[Provided information — start]

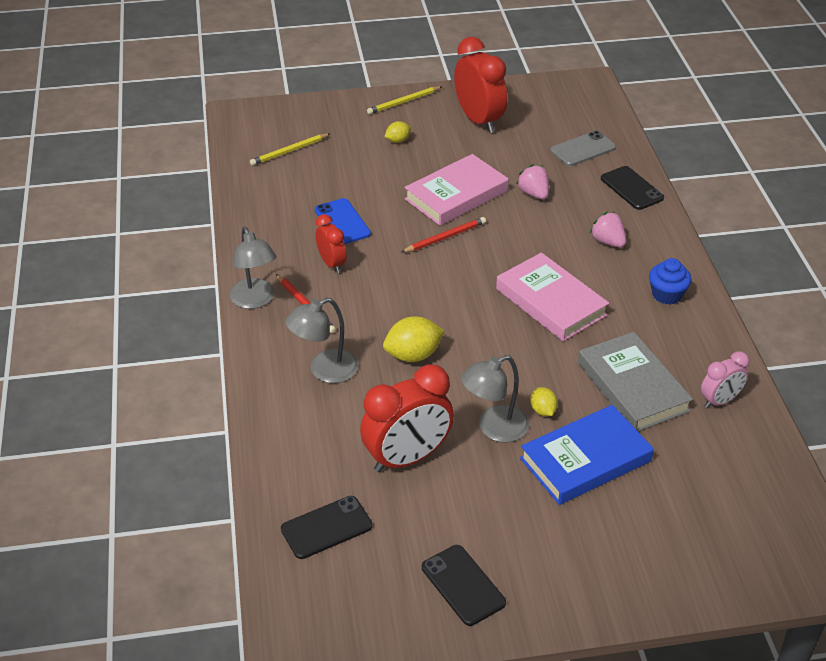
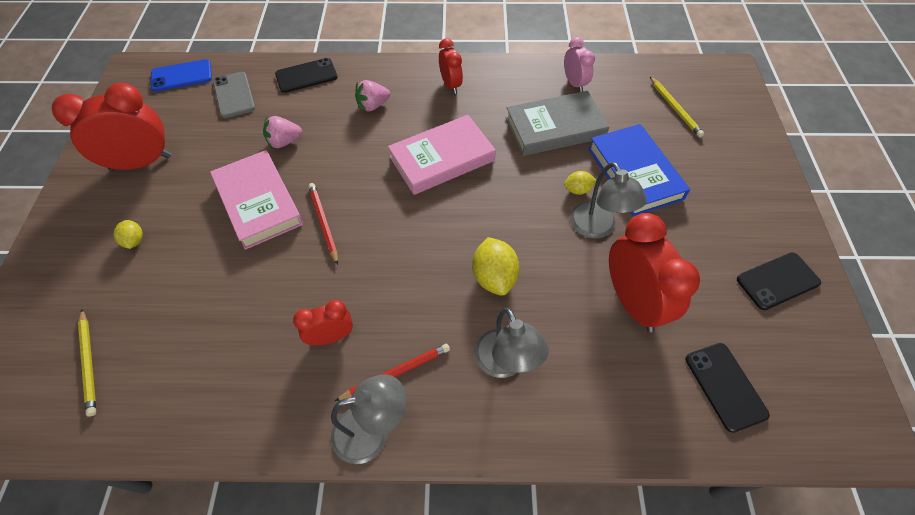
camera: 80 degrees left, 15 degrees up
(342, 222) = (260, 317): blue phone -> blue phone (182, 76)
(403, 102) = (63, 224): yellow pencil -> yellow pencil (675, 108)
(667, 294) = (450, 85): blue cupcake -> red clock

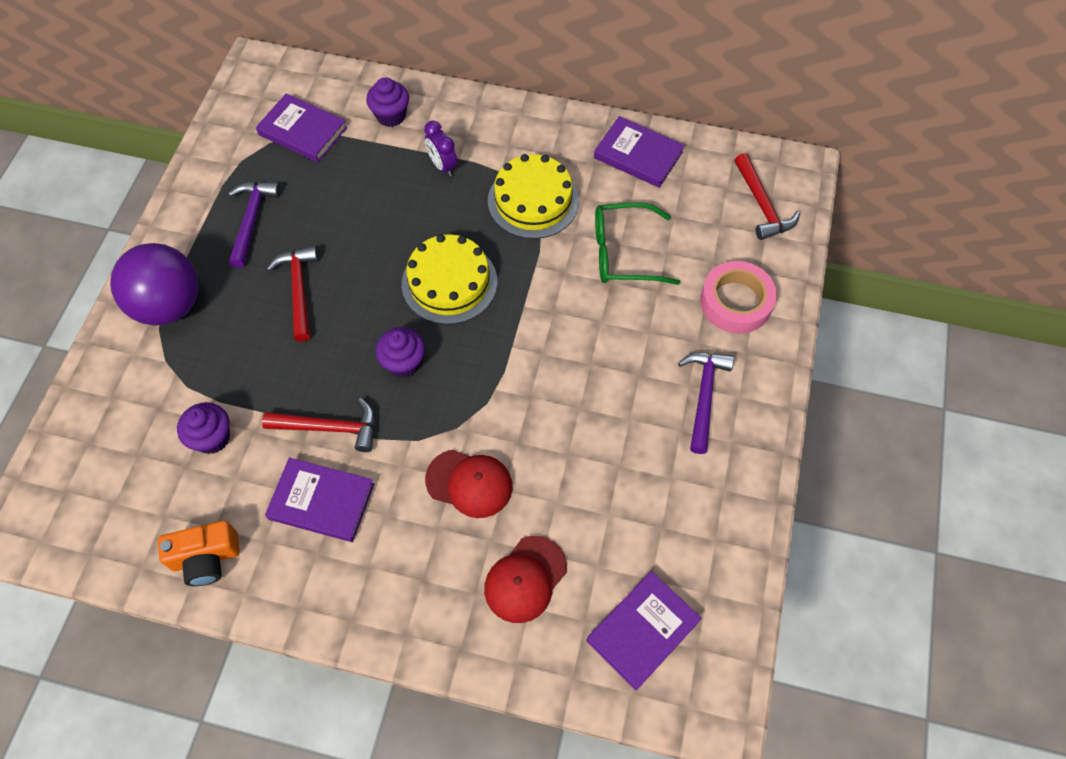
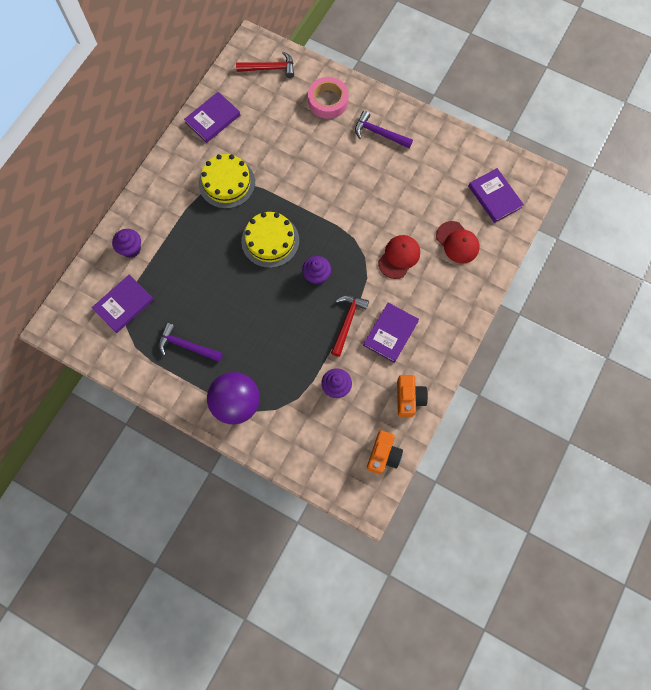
camera: 75 degrees left, 10 degrees up
(100, 538) = (383, 455): none -> orange camera
(299, 290) = (249, 325): red hammer -> none
(442, 166) = (183, 226): purple clock -> none
(623, 253) = (279, 146): green glasses -> none

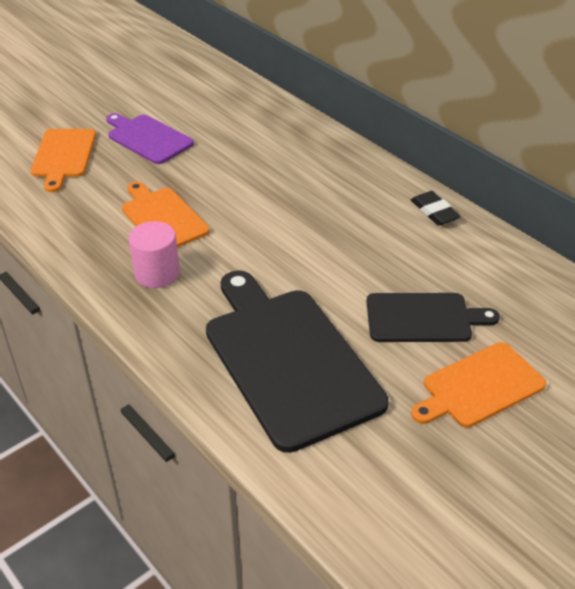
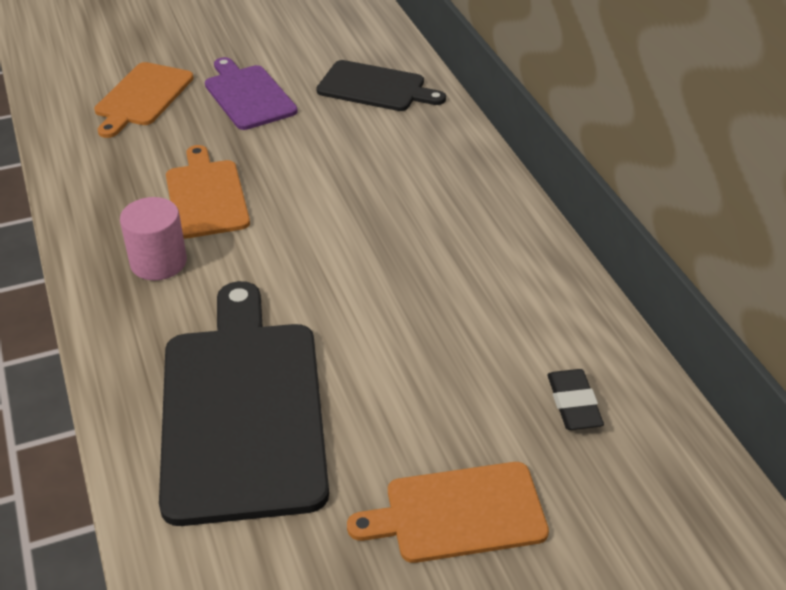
camera: 20 degrees right, 0 degrees up
(423, 318) = (441, 402): black cutting board -> black cutting board (375, 87)
(434, 212) = (542, 266): black eraser -> black eraser (573, 404)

[Provided information — finish]

* **What you should do**
Make an exact copy of the data, leaving its pictures out.

* **Task response**
camera: 80 degrees left, 15 degrees up
(342, 222) = (260, 317): blue phone -> blue phone (182, 76)
(403, 102) = (63, 224): yellow pencil -> yellow pencil (675, 108)
(667, 294) = (450, 85): blue cupcake -> red clock

camera: 75 degrees left, 10 degrees up
(100, 538) = (383, 455): none -> orange camera
(299, 290) = (249, 325): red hammer -> none
(442, 166) = (183, 226): purple clock -> none
(623, 253) = (279, 146): green glasses -> none

camera: 20 degrees right, 0 degrees up
(423, 318) = (441, 402): black cutting board -> black cutting board (375, 87)
(434, 212) = (542, 266): black eraser -> black eraser (573, 404)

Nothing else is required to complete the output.